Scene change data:
++++
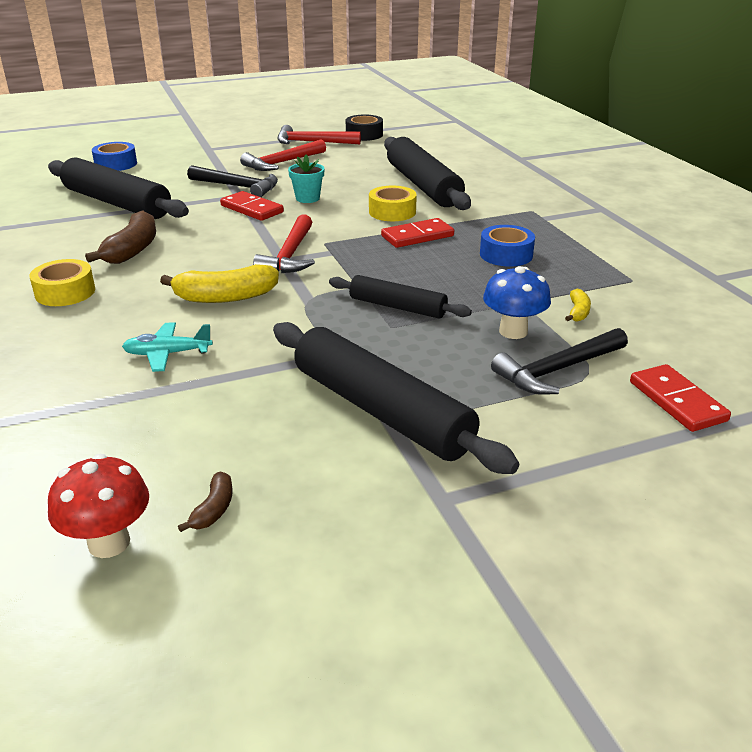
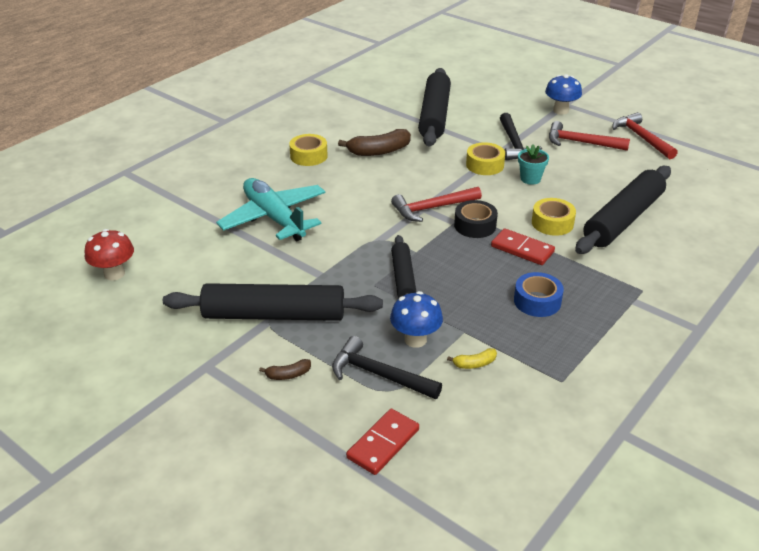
camera: 60 degrees right, 5 degrees up
blue tape [92,142,137,171] -> none
turquoise plane [122,322,213,372] -> turquoise plane [216,178,326,241], size x2.02
yellow banana [160,264,279,303] -> none
brown banana [178,471,233,532] -> brown banana moved to [259,359,311,380]
red domino [220,191,284,221] -> yellow tape [466,142,505,175]
black rolling pin [273,322,519,474] -> black rolling pin turned 75 degrees clockwise [163,283,383,321]
black tape [346,115,383,141] -> black tape moved to [454,200,498,238]
none -> blue mushroom [545,74,582,115]

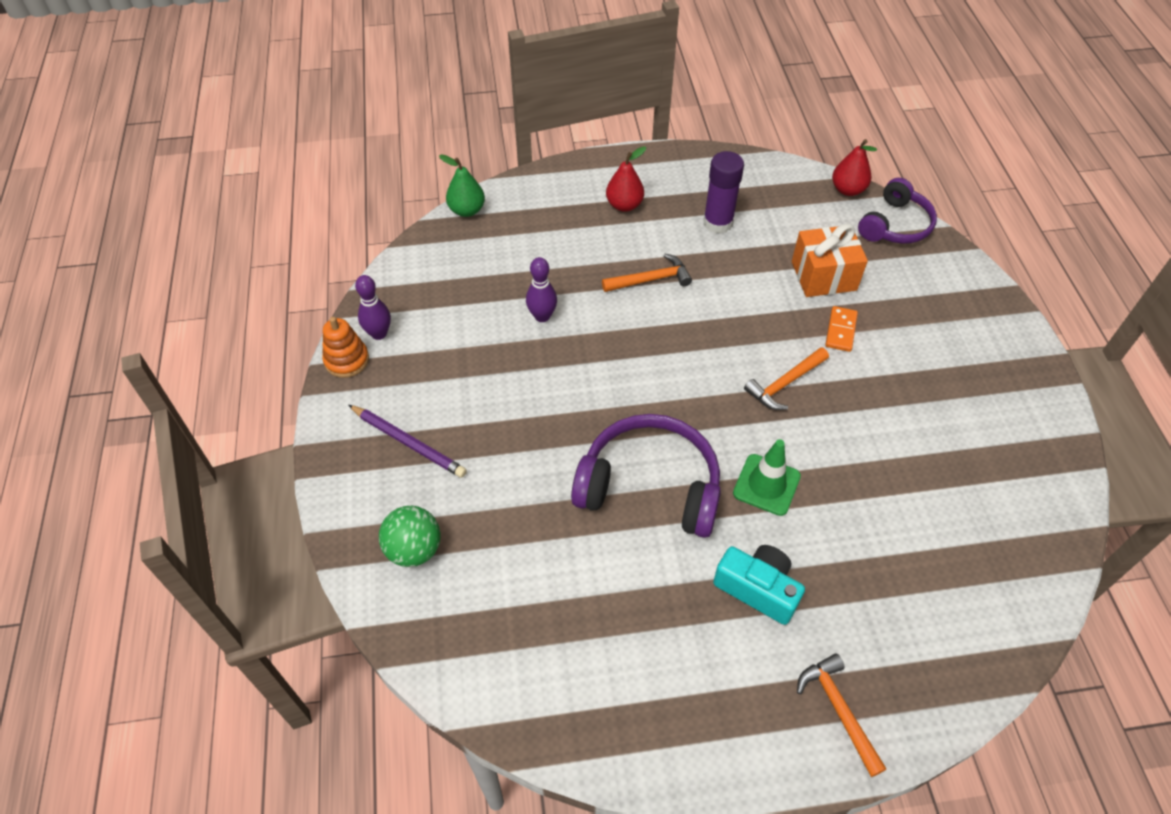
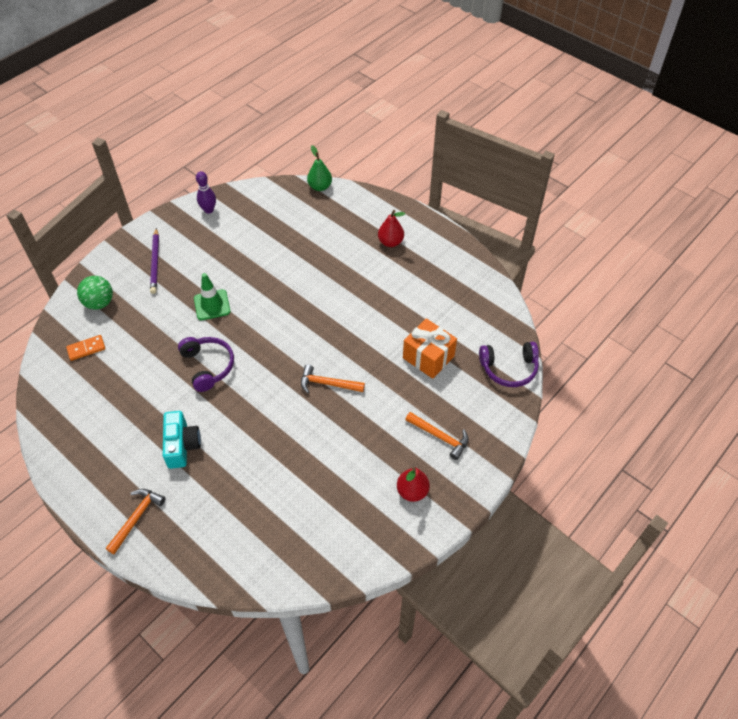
camera: 50 degrees right, 0 degrees up
orange stacking toy [322,317,369,378] -> none
purple bowling pin [526,257,557,322] -> none
purple headphones [571,414,721,538] -> purple headphones [178,337,234,392], size x0.66
orange hammer [602,254,692,292] -> orange hammer moved to [405,412,469,460]
purple glue stick [703,151,744,234] -> none
green traffic cone [733,439,801,516] -> green traffic cone moved to [194,273,230,320]
orange domino [825,306,858,352] -> orange domino moved to [66,335,105,361]
red pear [832,139,877,196] -> red pear moved to [397,467,430,502]

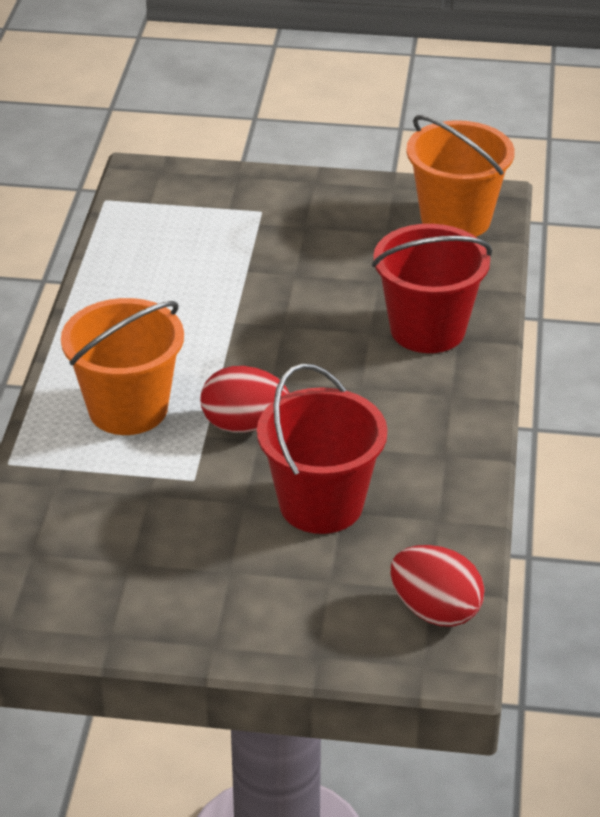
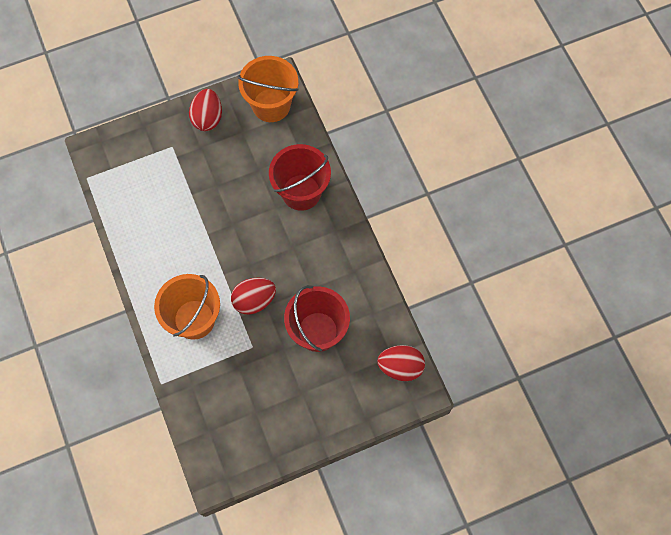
camera: 30 degrees left, 30 degrees up
none -> red egg [189,89,222,131]

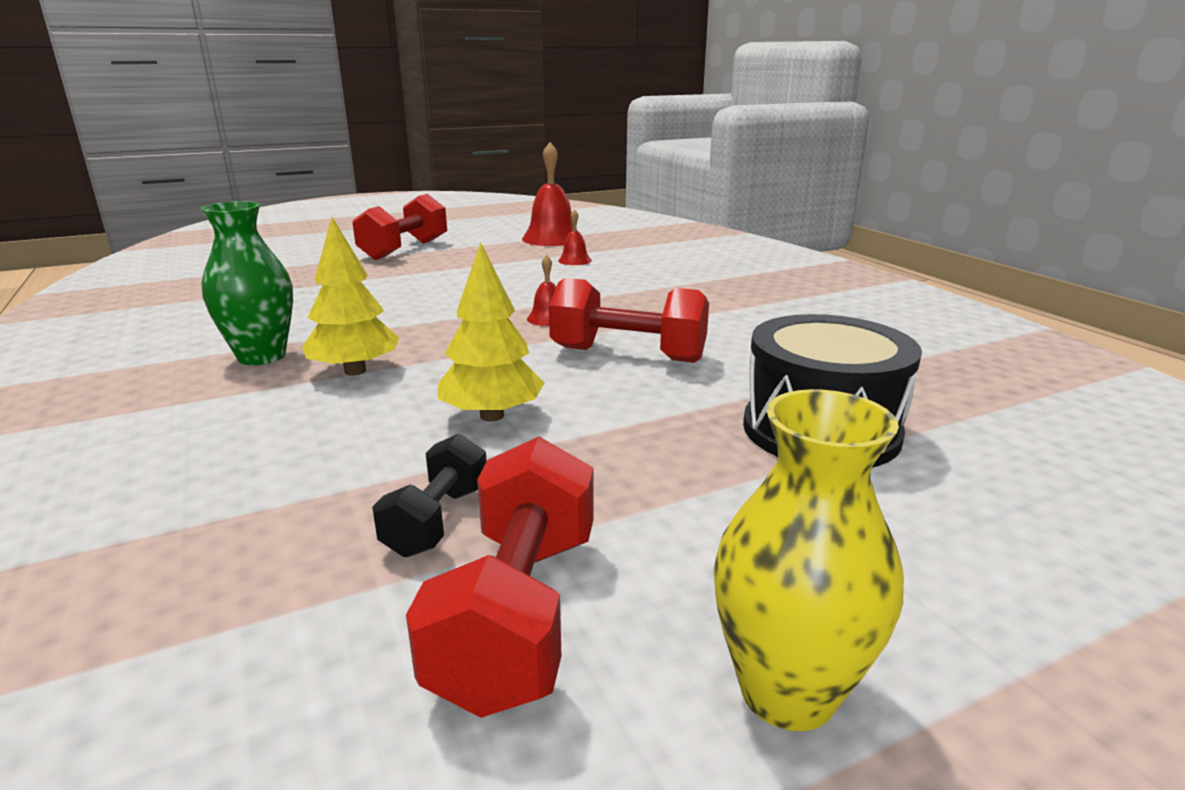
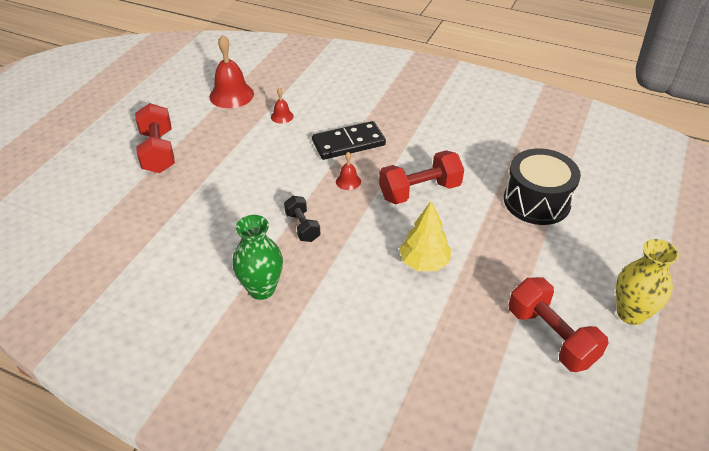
camera: 40 degrees left, 20 degrees up
yellow tree [302,217,399,376] -> none
black dumbbell [372,434,487,557] -> black dumbbell moved to [284,196,320,242]
none -> black domino [312,121,386,160]

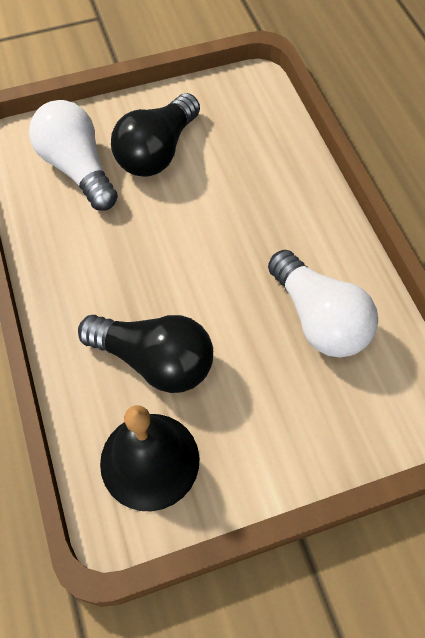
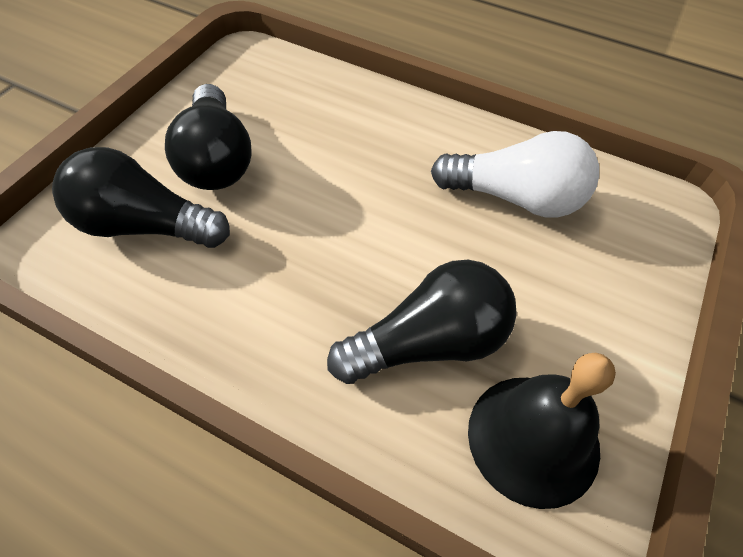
camera: 45 degrees left, 5 degrees down
white light bulb [29,100,118,211] -> black light bulb [52,147,230,248]

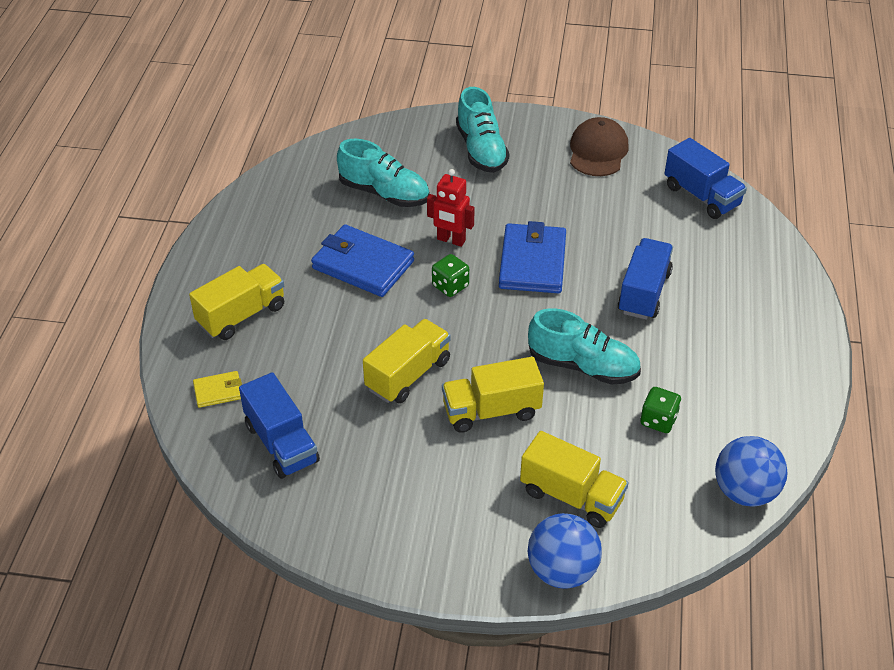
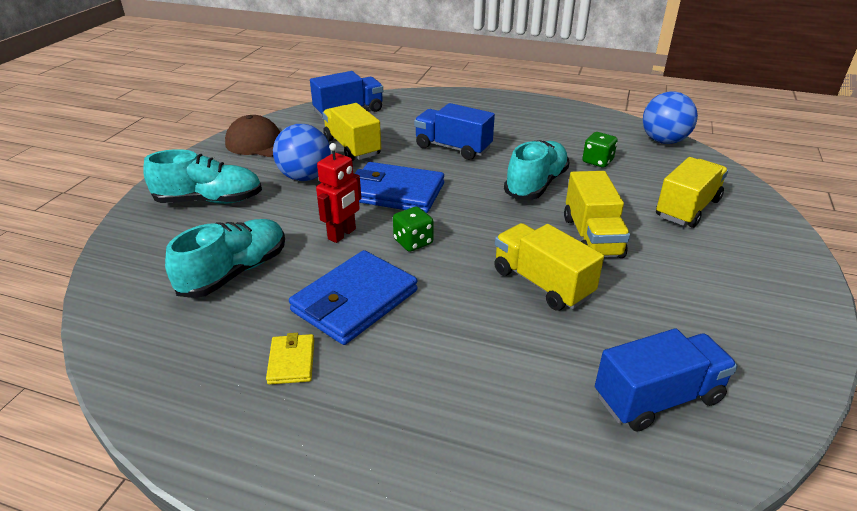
camera: 80 degrees left, 10 degrees down
yellow truck [189,264,284,340] -> yellow truck moved to [322,103,381,161]
yellow wallet [193,371,242,408] -> yellow wallet moved to [266,333,314,385]
blue ball [528,513,602,589] -> blue ball moved to [273,124,331,181]

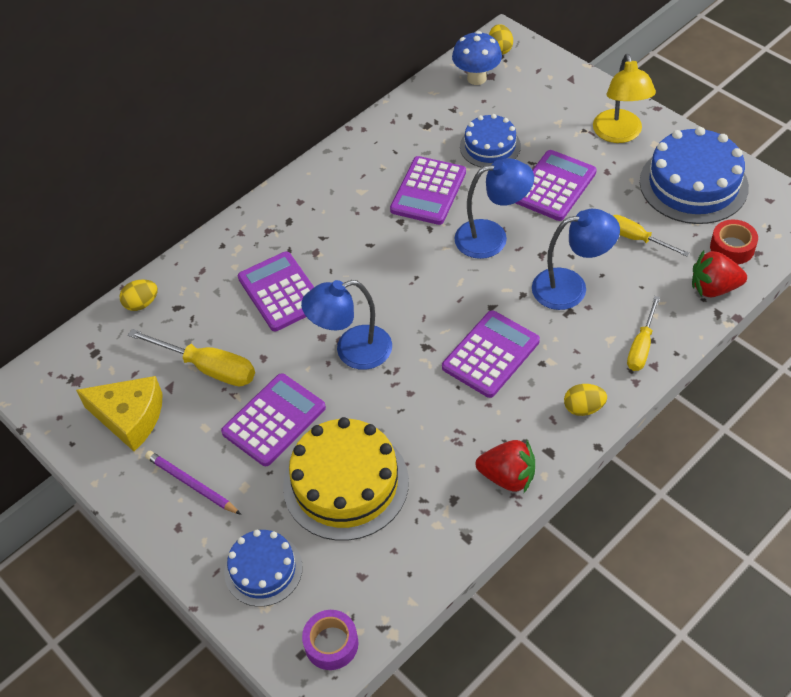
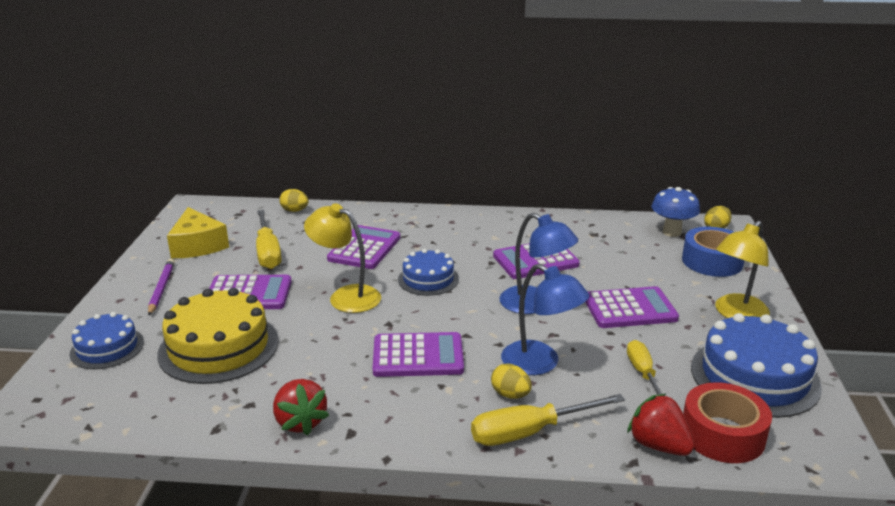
camera: 45 degrees right, 25 degrees down
blue lamp [301,280,392,370] -> yellow lamp [304,204,381,313]
purple tape [302,610,359,670] -> none
blue cake [460,114,521,167] -> blue cake moved to [398,249,459,296]
yellow egg [564,384,607,416] -> yellow egg moved to [491,363,532,399]
yellow screwdriver [627,296,660,371] -> yellow screwdriver [471,394,625,446], size x1.52
red tape [710,219,758,264] -> red tape [683,382,772,463], size x1.53
none -> blue tape [682,227,745,277]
++++
# ASSIGNMENT
Exclude the pictures and write out exactly the lines from the one holding "black tape [346,115,383,141]" through the end of the entries, inclusive, and only those.

# ANSWER FOR THIS EXERCISE
black tape [346,115,383,141] -> black tape moved to [454,200,498,238]
none -> blue mushroom [545,74,582,115]

camera: 50 degrees right, 0 degrees up
orange stacking toy [322,317,369,378] -> none
purple bowling pin [526,257,557,322] -> none
purple headphones [571,414,721,538] -> purple headphones [178,337,234,392], size x0.66
orange hammer [602,254,692,292] -> orange hammer moved to [405,412,469,460]
purple glue stick [703,151,744,234] -> none
green traffic cone [733,439,801,516] -> green traffic cone moved to [194,273,230,320]
orange domino [825,306,858,352] -> orange domino moved to [66,335,105,361]
red pear [832,139,877,196] -> red pear moved to [397,467,430,502]

camera: 30 degrees left, 30 degrees up
none -> red egg [189,89,222,131]

camera: 40 degrees left, 20 degrees up
yellow tree [302,217,399,376] -> none
black dumbbell [372,434,487,557] -> black dumbbell moved to [284,196,320,242]
none -> black domino [312,121,386,160]

camera: 45 degrees left, 5 degrees down
white light bulb [29,100,118,211] -> black light bulb [52,147,230,248]

camera: 80 degrees left, 10 degrees down
yellow truck [189,264,284,340] -> yellow truck moved to [322,103,381,161]
yellow wallet [193,371,242,408] -> yellow wallet moved to [266,333,314,385]
blue ball [528,513,602,589] -> blue ball moved to [273,124,331,181]

camera: 45 degrees right, 25 degrees down
blue lamp [301,280,392,370] -> yellow lamp [304,204,381,313]
purple tape [302,610,359,670] -> none
blue cake [460,114,521,167] -> blue cake moved to [398,249,459,296]
yellow egg [564,384,607,416] -> yellow egg moved to [491,363,532,399]
yellow screwdriver [627,296,660,371] -> yellow screwdriver [471,394,625,446], size x1.52
red tape [710,219,758,264] -> red tape [683,382,772,463], size x1.53
none -> blue tape [682,227,745,277]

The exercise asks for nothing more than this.